**Raw data**.
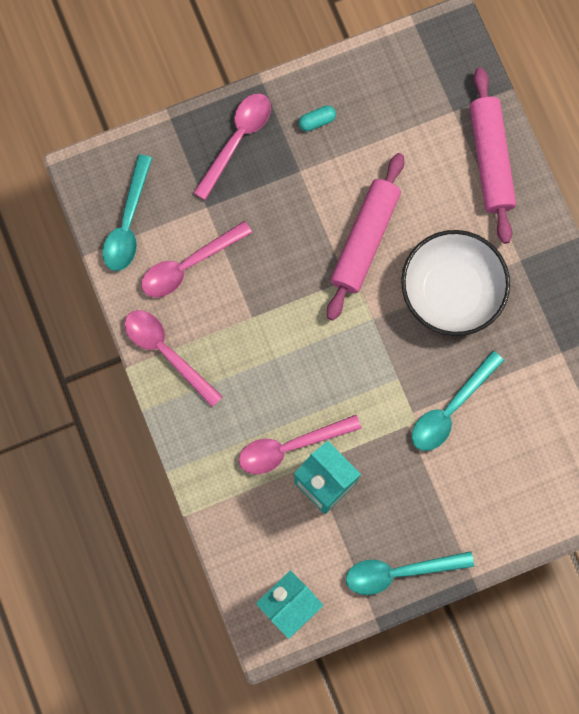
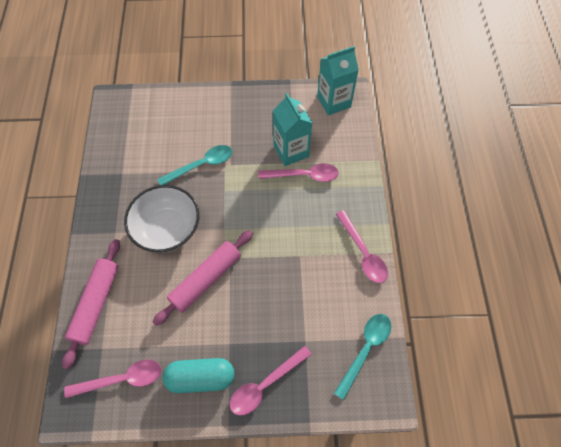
camera: 160 degrees left, 15 degrees down
pink spoon [141,221,252,297] -> pink spoon moved to [64,359,161,398]
turquoise capsule [299,106,336,131] -> turquoise capsule [163,358,235,393], size x2.25
turquoise spoon [346,551,474,595] -> none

**What is needed**.
Each line that includes the string "spoon" should be copied from the data.

**Output**.
pink spoon [141,221,252,297] -> pink spoon moved to [64,359,161,398]
turquoise spoon [346,551,474,595] -> none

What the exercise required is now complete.